» STATED TASK
List every line of the data below that contains the string "text".

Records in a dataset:
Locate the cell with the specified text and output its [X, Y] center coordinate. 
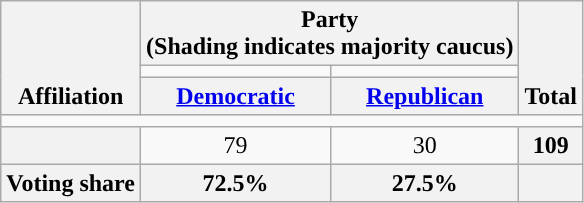
Total [551, 58]
79 [236, 145]
Voting share [71, 183]
72.5% [236, 183]
Affiliation [71, 58]
Republican [425, 96]
Party (Shading indicates majority caucus) [330, 34]
30 [425, 145]
27.5% [425, 183]
Democratic [236, 96]
109 [551, 145]
Output the (X, Y) coordinate of the center of the cell containing the given text.  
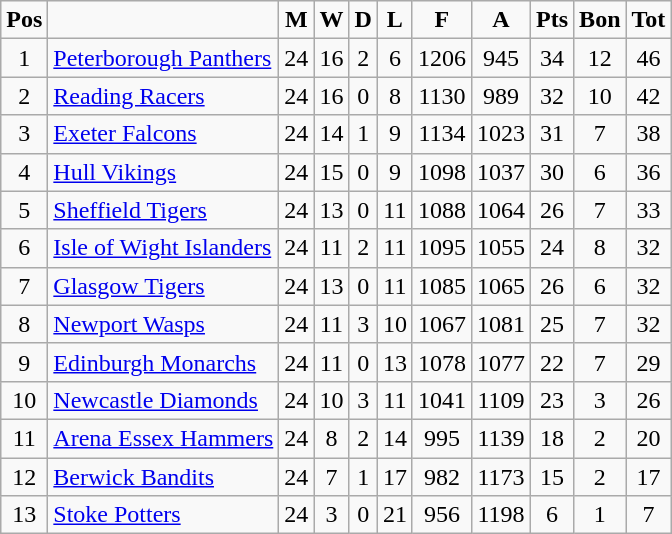
Stoke Potters (164, 515)
1081 (500, 324)
Tot (648, 20)
F (442, 20)
1023 (500, 134)
1064 (500, 210)
Arena Essex Hammers (164, 438)
46 (648, 58)
1098 (442, 172)
989 (500, 96)
Pos (24, 20)
995 (442, 438)
20 (648, 438)
33 (648, 210)
18 (552, 438)
1173 (500, 477)
30 (552, 172)
1139 (500, 438)
Hull Vikings (164, 172)
Peterborough Panthers (164, 58)
25 (552, 324)
1198 (500, 515)
L (394, 20)
36 (648, 172)
4 (24, 172)
22 (552, 362)
Glasgow Tigers (164, 286)
M (296, 20)
Newcastle Diamonds (164, 400)
1134 (442, 134)
945 (500, 58)
1206 (442, 58)
1037 (500, 172)
1065 (500, 286)
1109 (500, 400)
1088 (442, 210)
Newport Wasps (164, 324)
Sheffield Tigers (164, 210)
Reading Racers (164, 96)
5 (24, 210)
1078 (442, 362)
1067 (442, 324)
Pts (552, 20)
34 (552, 58)
D (363, 20)
Berwick Bandits (164, 477)
W (332, 20)
42 (648, 96)
1055 (500, 248)
23 (552, 400)
982 (442, 477)
31 (552, 134)
Bon (600, 20)
1130 (442, 96)
Exeter Falcons (164, 134)
21 (394, 515)
Isle of Wight Islanders (164, 248)
1095 (442, 248)
29 (648, 362)
38 (648, 134)
A (500, 20)
1077 (500, 362)
1041 (442, 400)
1085 (442, 286)
Edinburgh Monarchs (164, 362)
956 (442, 515)
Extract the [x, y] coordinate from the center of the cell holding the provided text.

» WRITTEN SOLUTION
Locate the cell with the specified text and output its [X, Y] center coordinate. 
Output the (X, Y) coordinate of the center of the cell containing the given text.  
Extract the [x, y] coordinate from the center of the cell holding the provided text.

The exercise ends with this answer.